#### Colored object listings
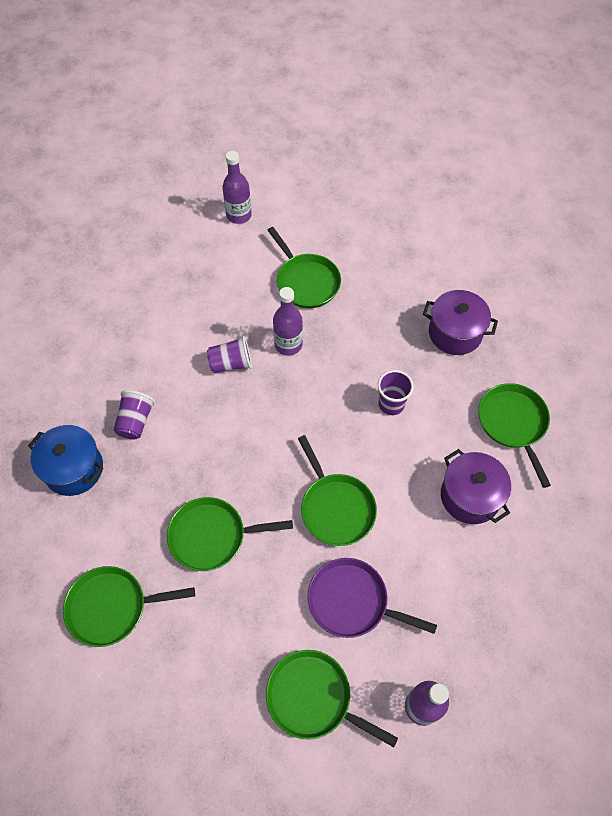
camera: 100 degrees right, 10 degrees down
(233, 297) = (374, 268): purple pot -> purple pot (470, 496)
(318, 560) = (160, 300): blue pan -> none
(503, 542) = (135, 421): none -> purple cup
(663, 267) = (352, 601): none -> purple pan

#### Exercise directions
A verbatim transcription is required of the lines from the one with "(503, 542) = (135, 421): none -> purple cup" through the final line of the entries above, and of nothing else.

#### Answer to this problem
(503, 542) = (135, 421): none -> purple cup
(663, 267) = (352, 601): none -> purple pan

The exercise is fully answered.